GIVEN INFORMATION:
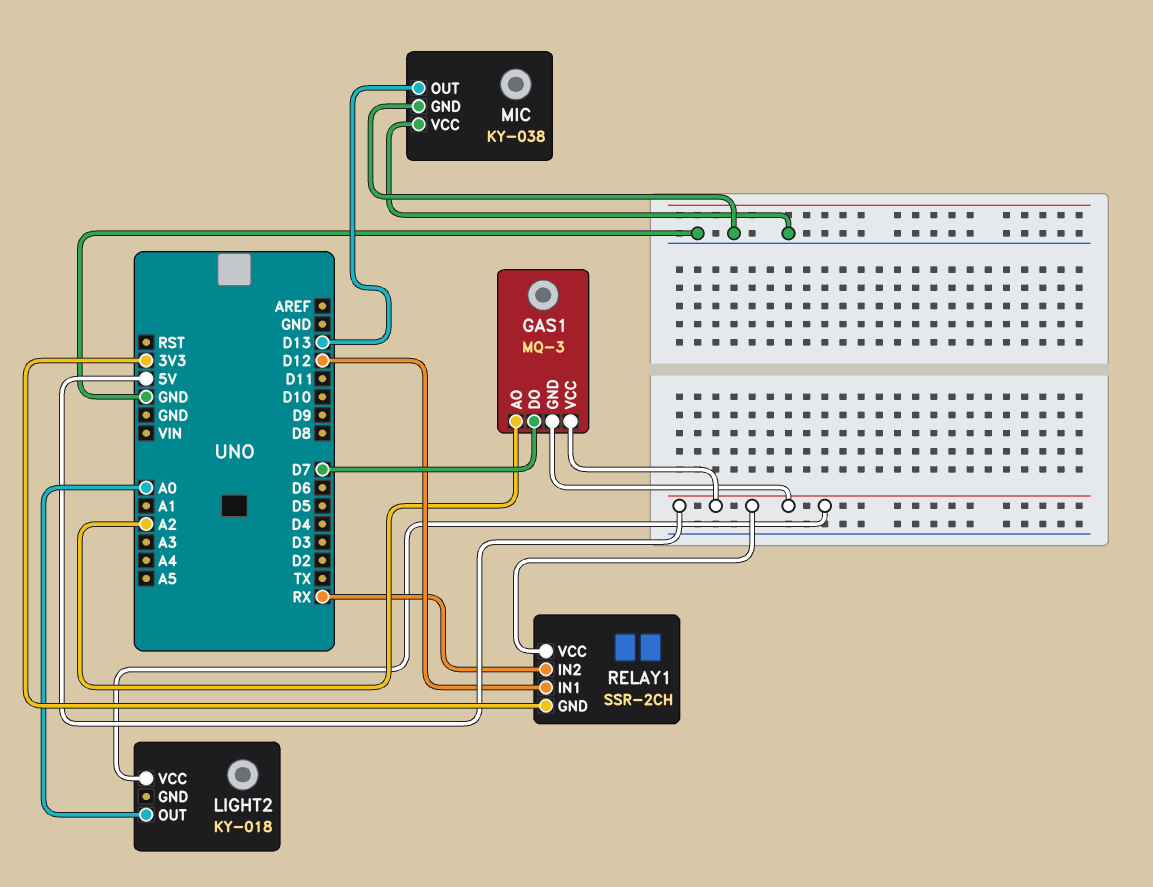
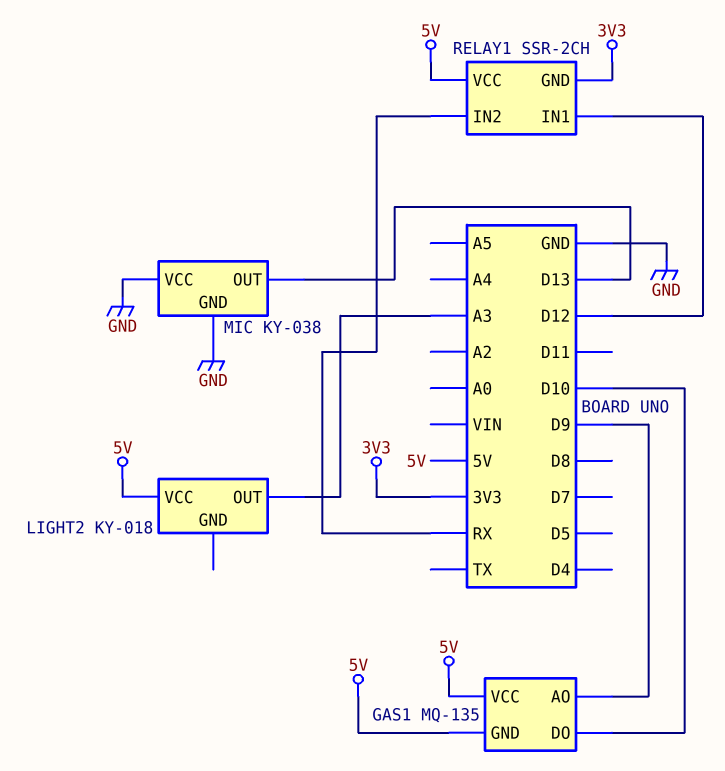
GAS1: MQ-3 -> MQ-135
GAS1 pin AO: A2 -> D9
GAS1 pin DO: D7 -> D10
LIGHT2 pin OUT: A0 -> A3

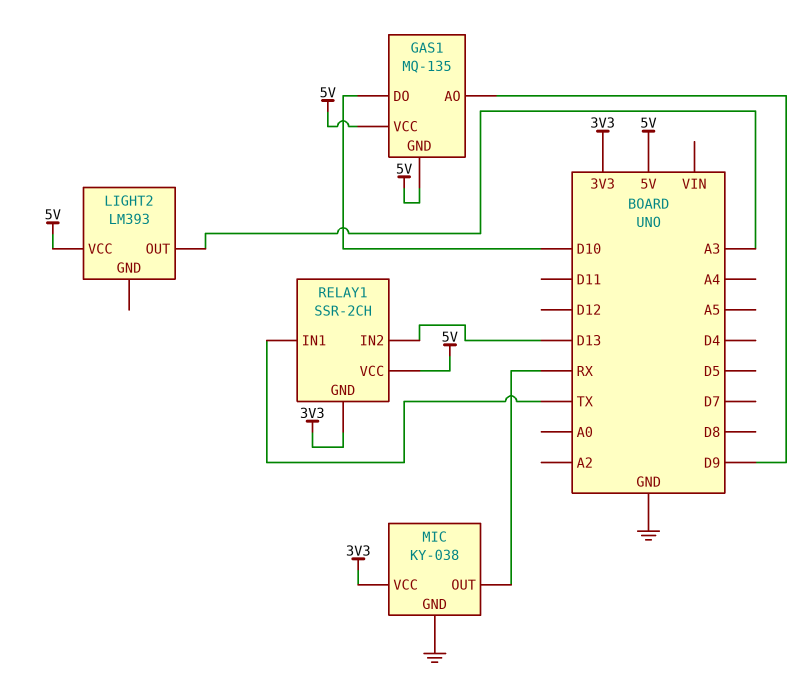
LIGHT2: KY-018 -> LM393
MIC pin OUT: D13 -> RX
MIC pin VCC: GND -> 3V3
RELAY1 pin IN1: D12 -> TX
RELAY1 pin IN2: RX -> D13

---

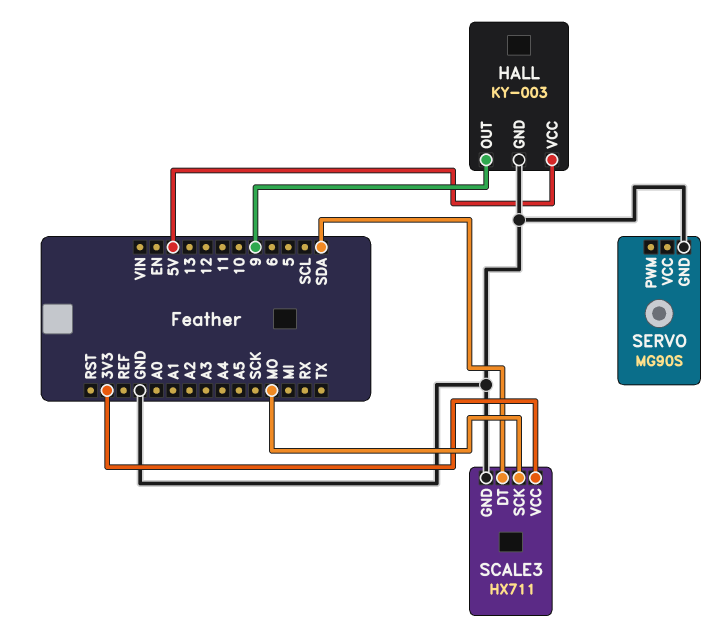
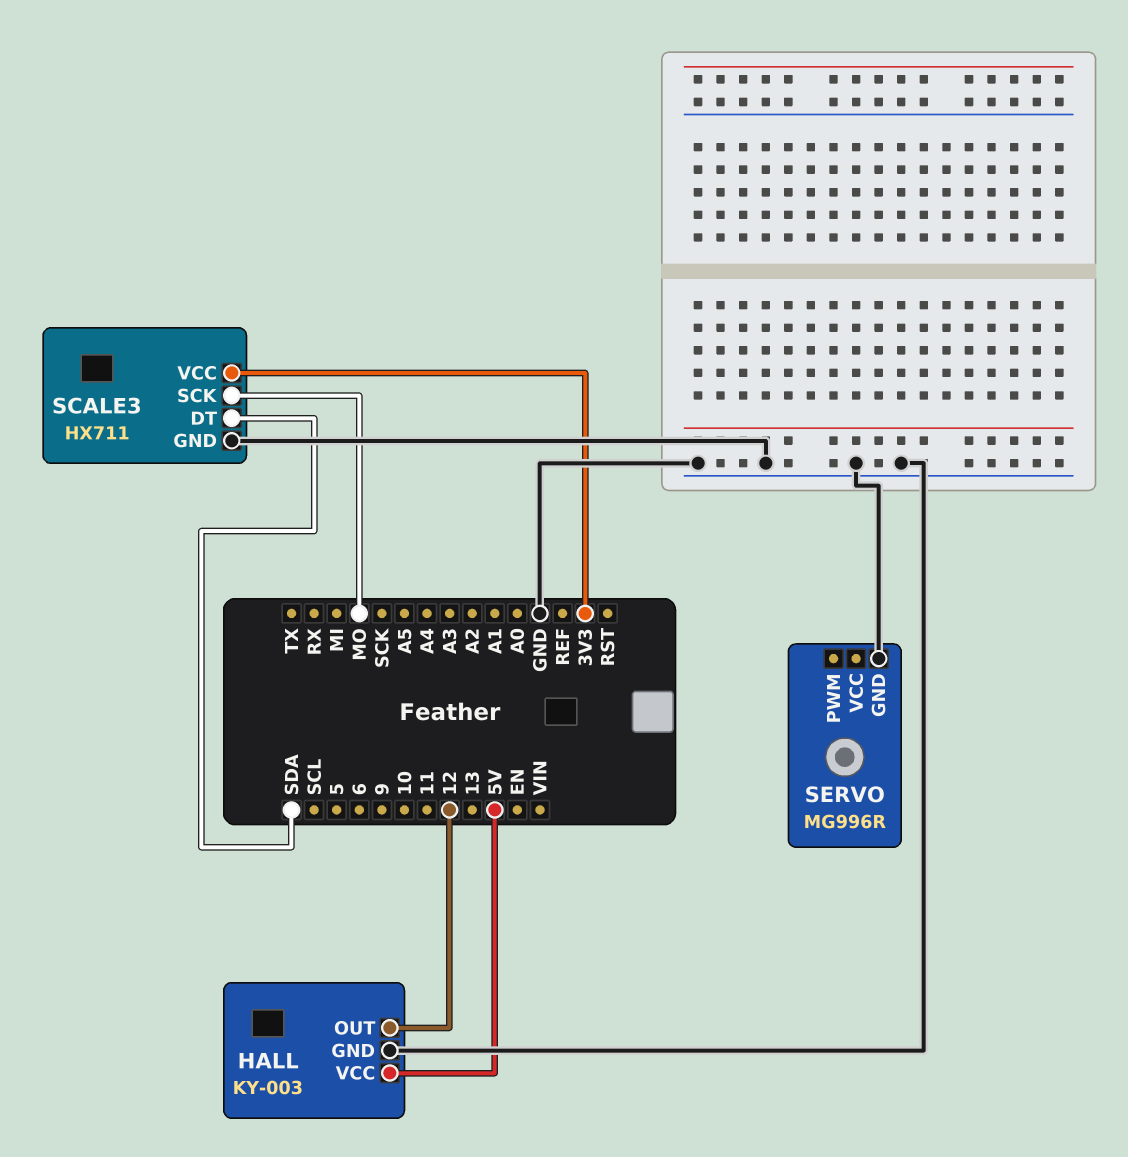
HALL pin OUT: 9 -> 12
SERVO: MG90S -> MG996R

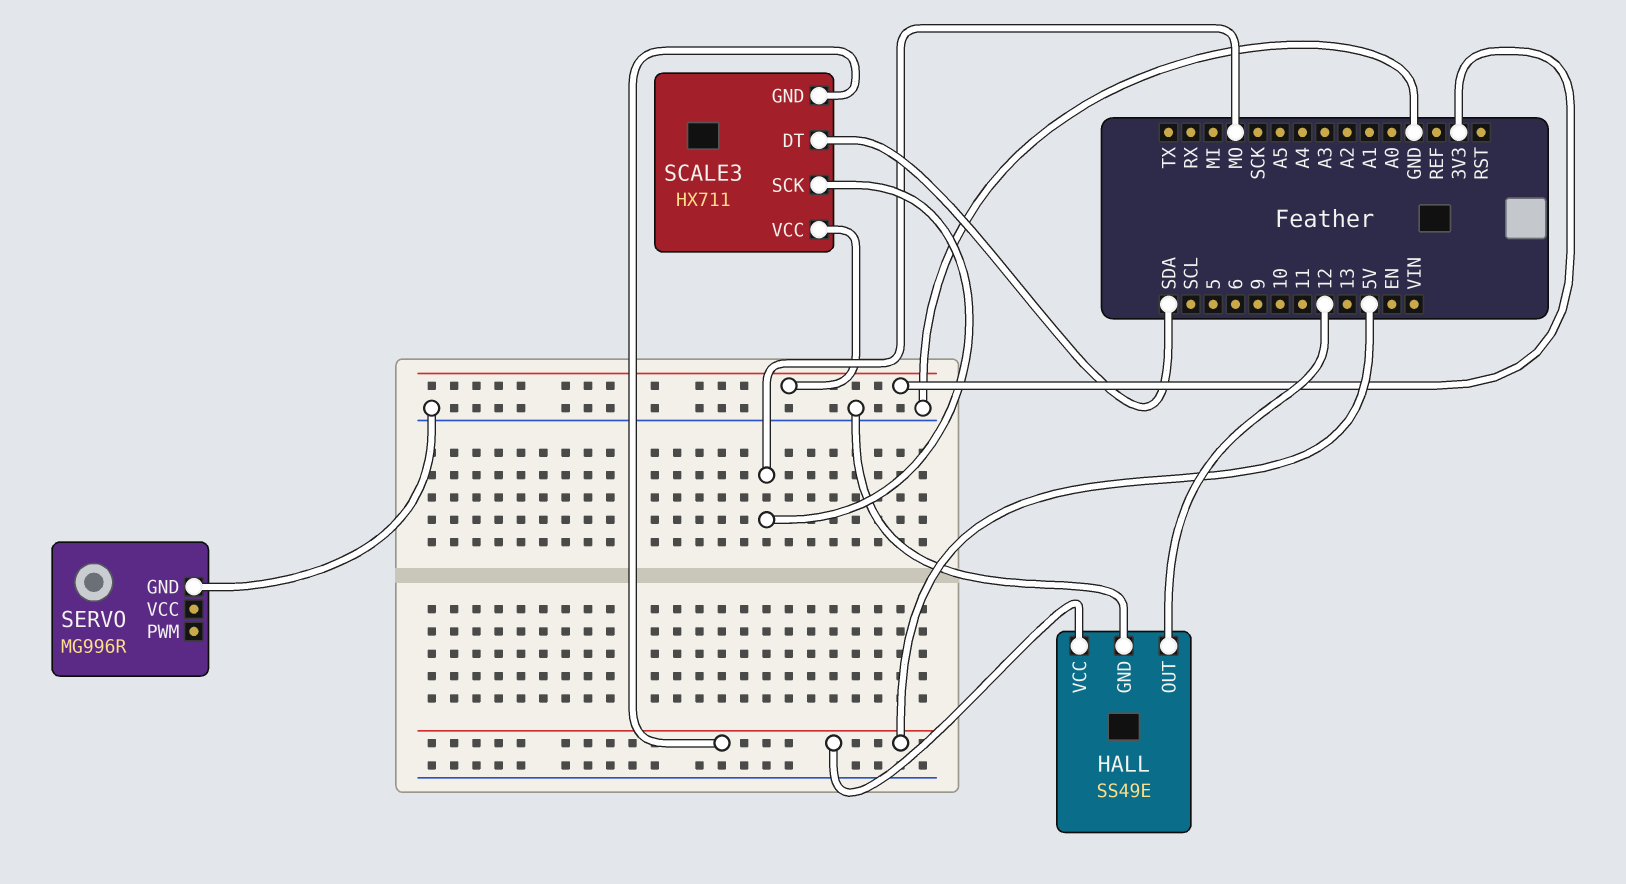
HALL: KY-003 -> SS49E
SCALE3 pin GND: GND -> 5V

---

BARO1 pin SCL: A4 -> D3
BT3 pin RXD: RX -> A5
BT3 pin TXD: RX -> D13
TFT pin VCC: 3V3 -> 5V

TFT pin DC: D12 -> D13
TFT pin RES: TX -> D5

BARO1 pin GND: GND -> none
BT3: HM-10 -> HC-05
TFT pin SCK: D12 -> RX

YOUR GOAL: Taking the material above, extract exactly and only the lines from the line with "TFT pin VCC: 3V3 -> 5V" to the line with "TFT pin SCK: D12 -> RX", inclusive of both.

RESULT BELOW:
TFT pin VCC: 3V3 -> 5V

TFT pin DC: D12 -> D13
TFT pin RES: TX -> D5

BARO1 pin GND: GND -> none
BT3: HM-10 -> HC-05
TFT pin SCK: D12 -> RX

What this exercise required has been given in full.